"""

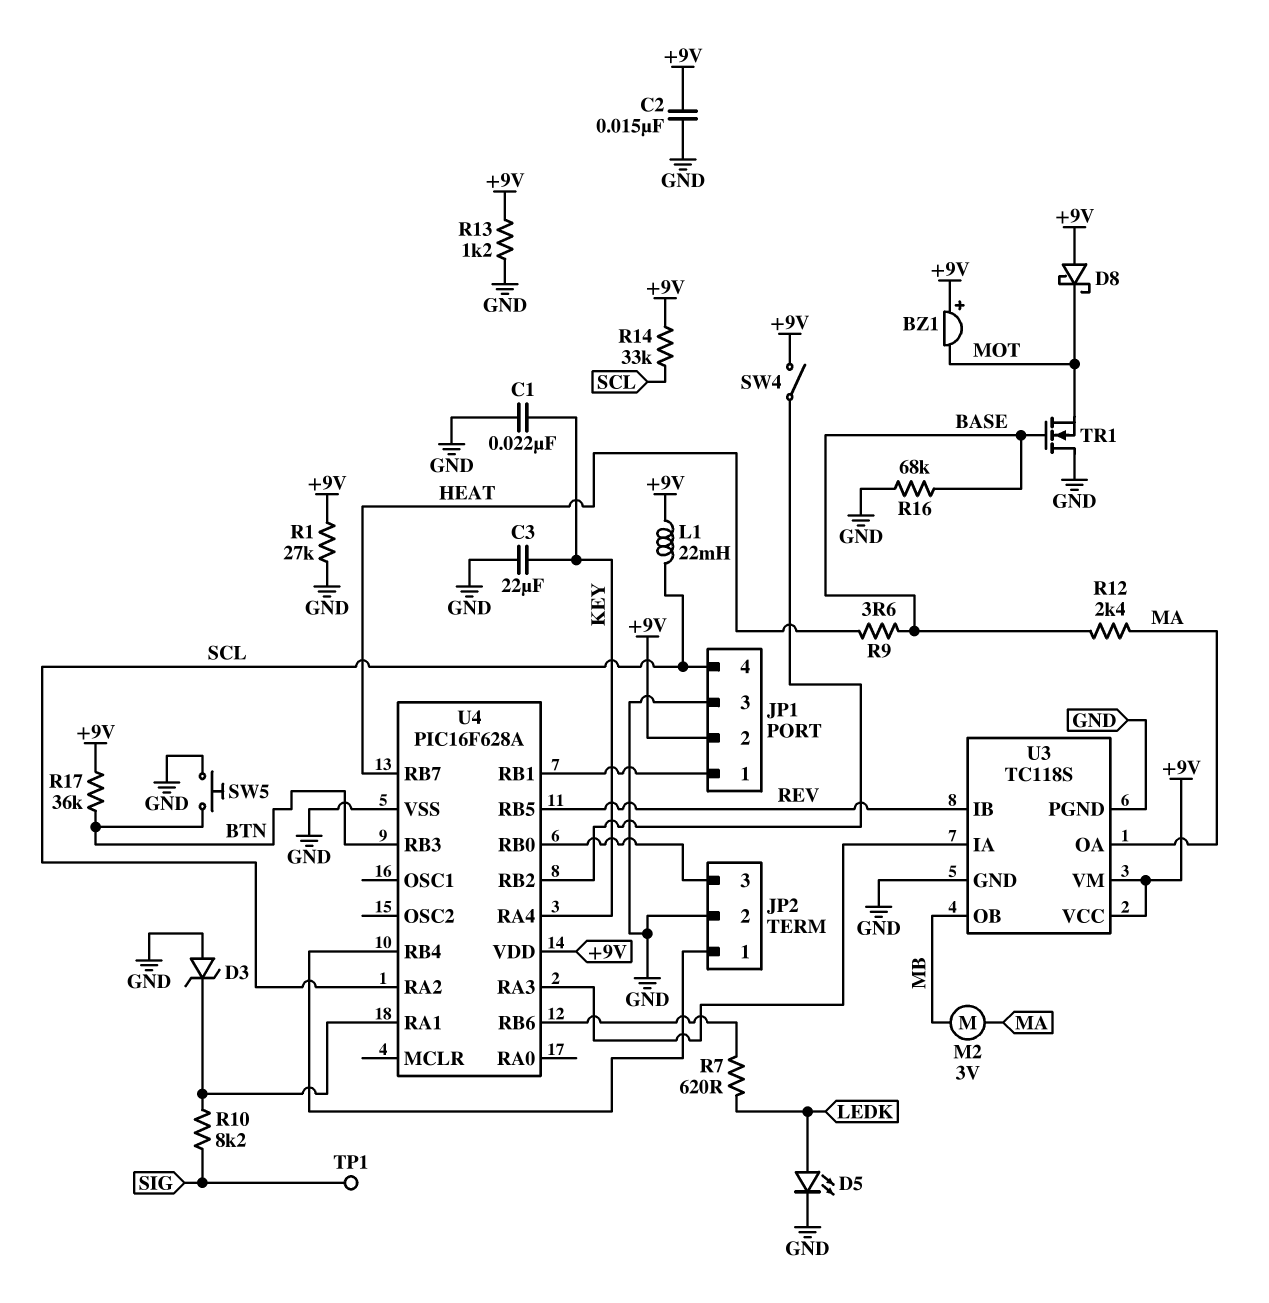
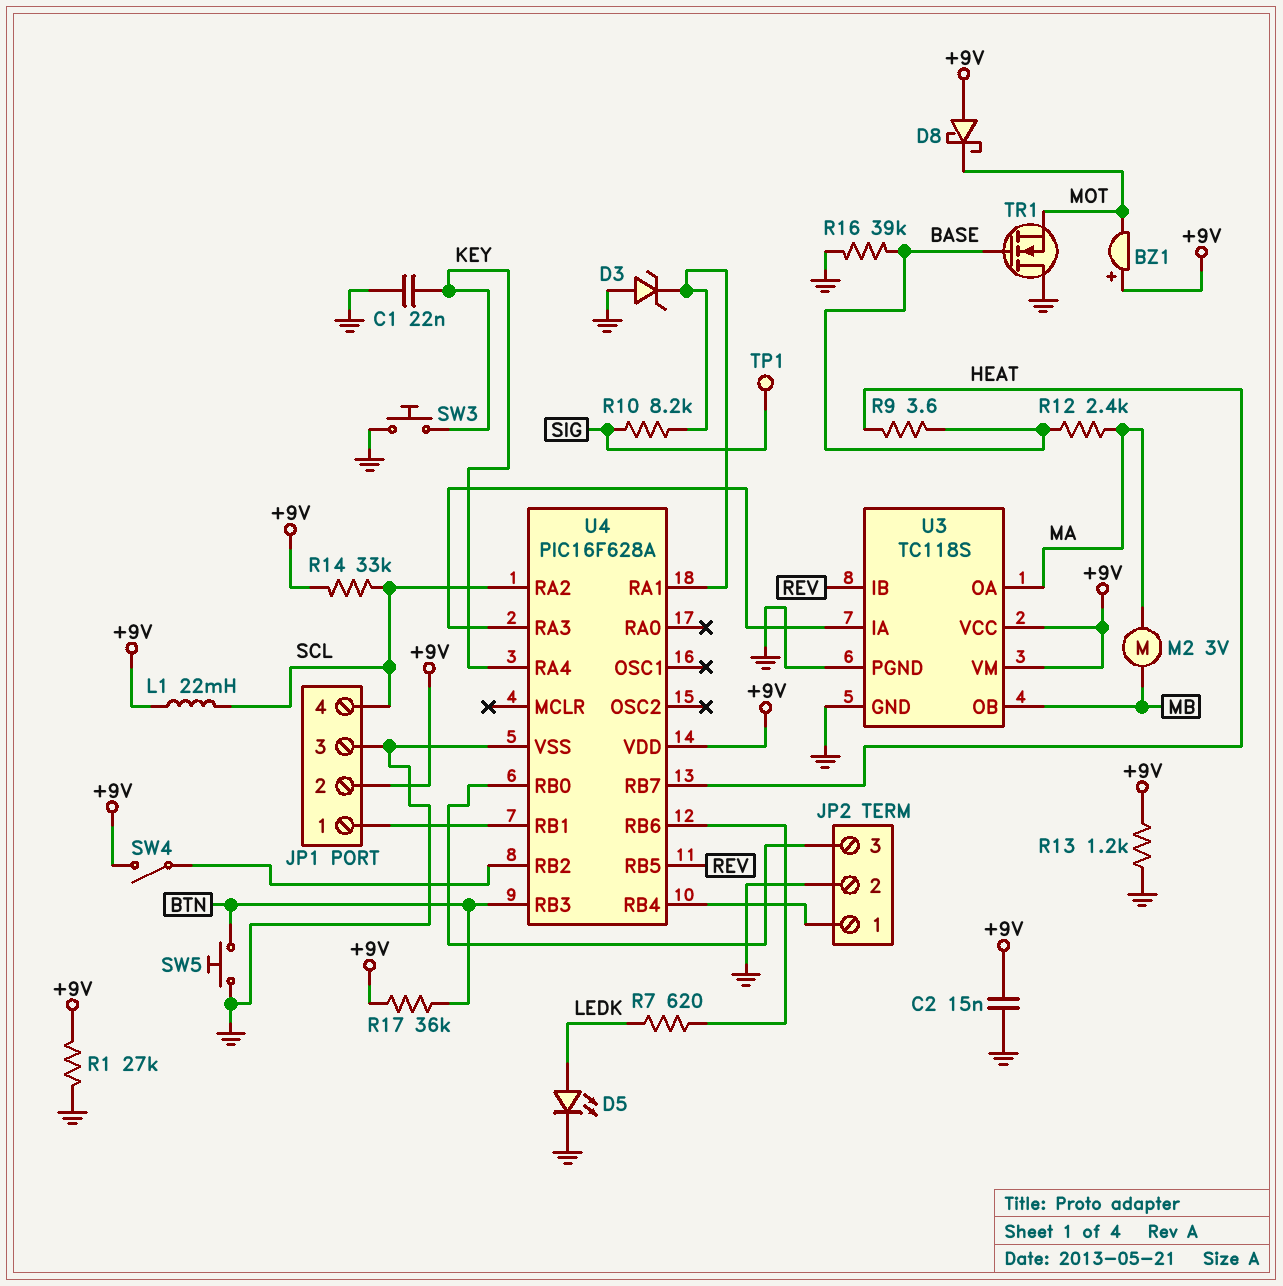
C3: 22uF (GND, KEY) -> none
R16: 68k (BASE, GND) -> 39k (BASE, GND)
SW3: none -> button (GND, KEY)

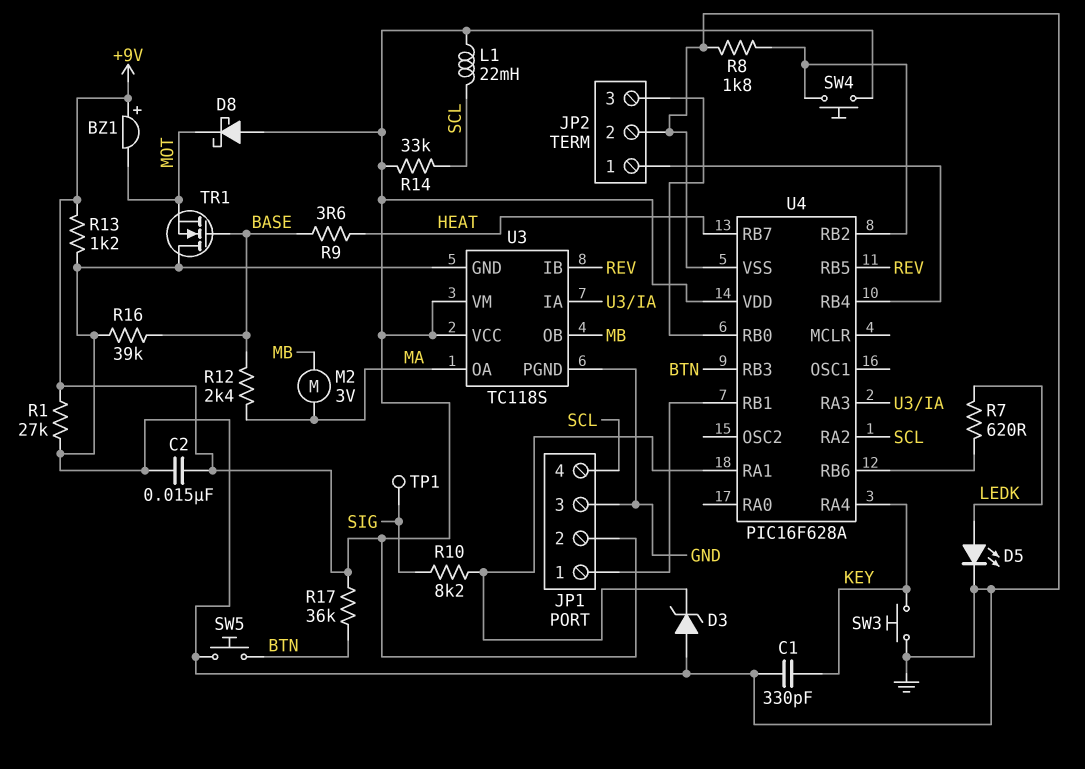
C1: 22nF (GND, KEY) -> 330pF (GND, KEY)
R8: none -> 1.8k (GND, U4/RB2)
SW4: switch (+9V, U4/RB2) -> button (+9V, U4/RB2)

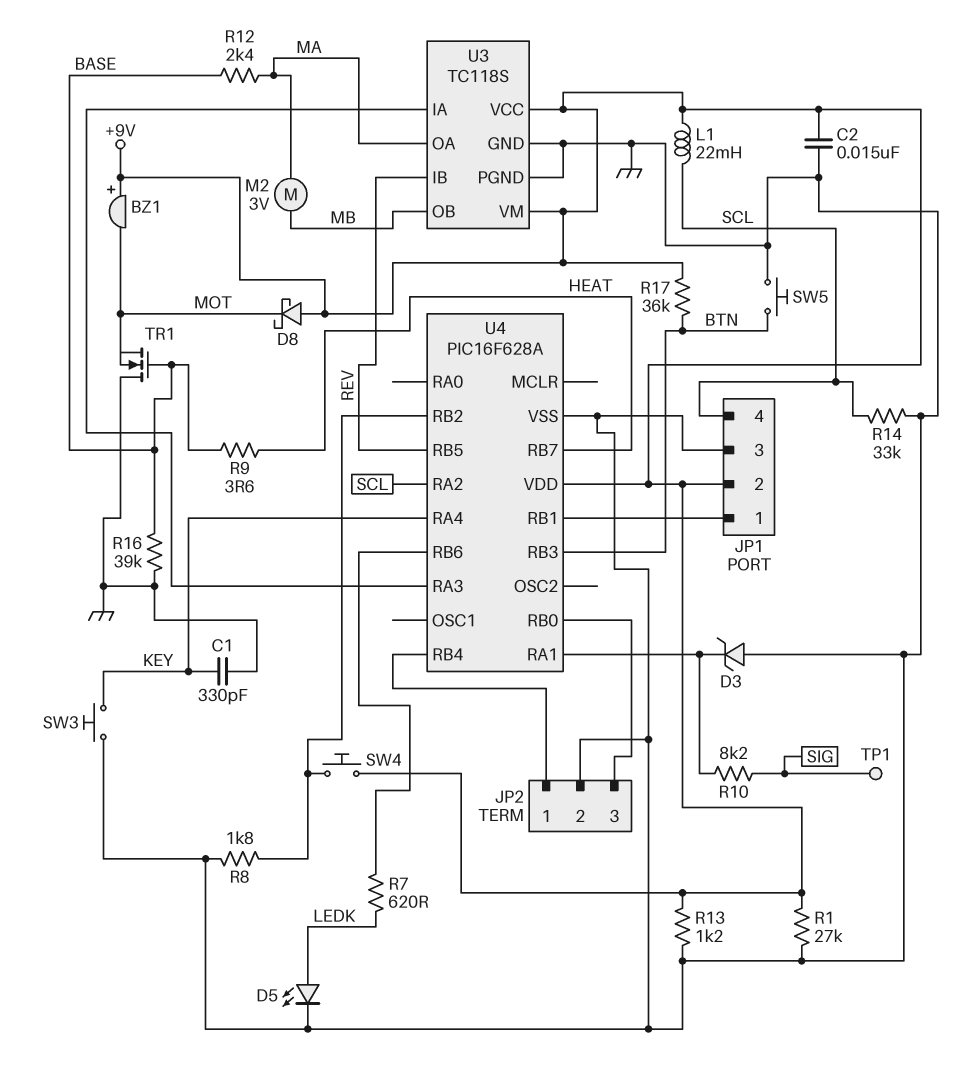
R14: 33k (+9V, SCL) -> 33k (GND, SCL)

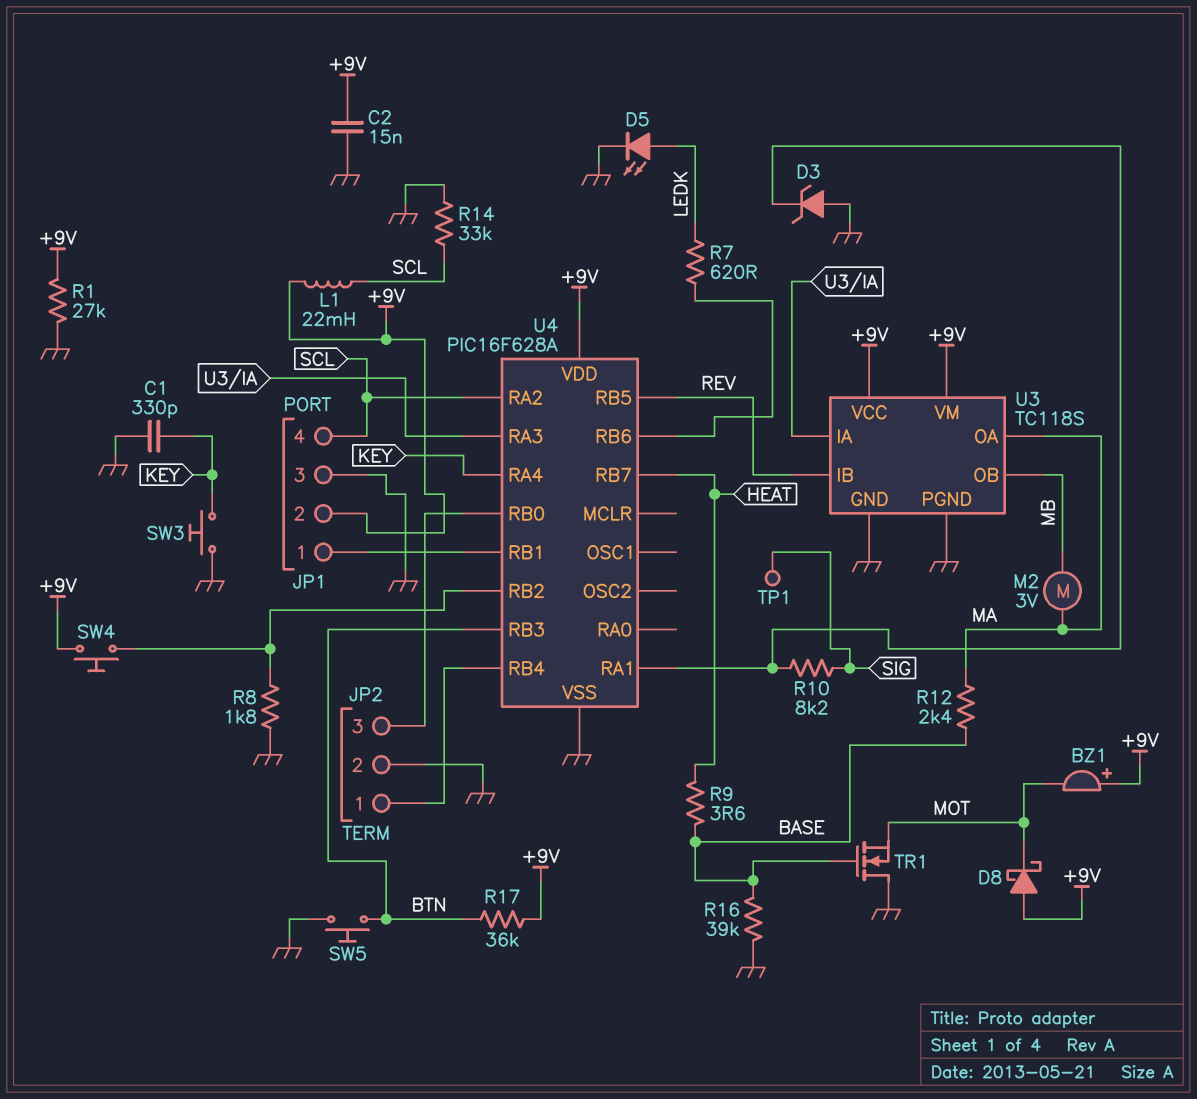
R13: 1.2k (+9V, GND) -> none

"""

Your goal >>
Print out each record exactly as shown, but keep the pictures out.

Your response >>
C3: 22uF (GND, KEY) -> none
R16: 68k (BASE, GND) -> 39k (BASE, GND)
SW3: none -> button (GND, KEY)

C1: 22nF (GND, KEY) -> 330pF (GND, KEY)
R8: none -> 1.8k (GND, U4/RB2)
SW4: switch (+9V, U4/RB2) -> button (+9V, U4/RB2)

R14: 33k (+9V, SCL) -> 33k (GND, SCL)

R13: 1.2k (+9V, GND) -> none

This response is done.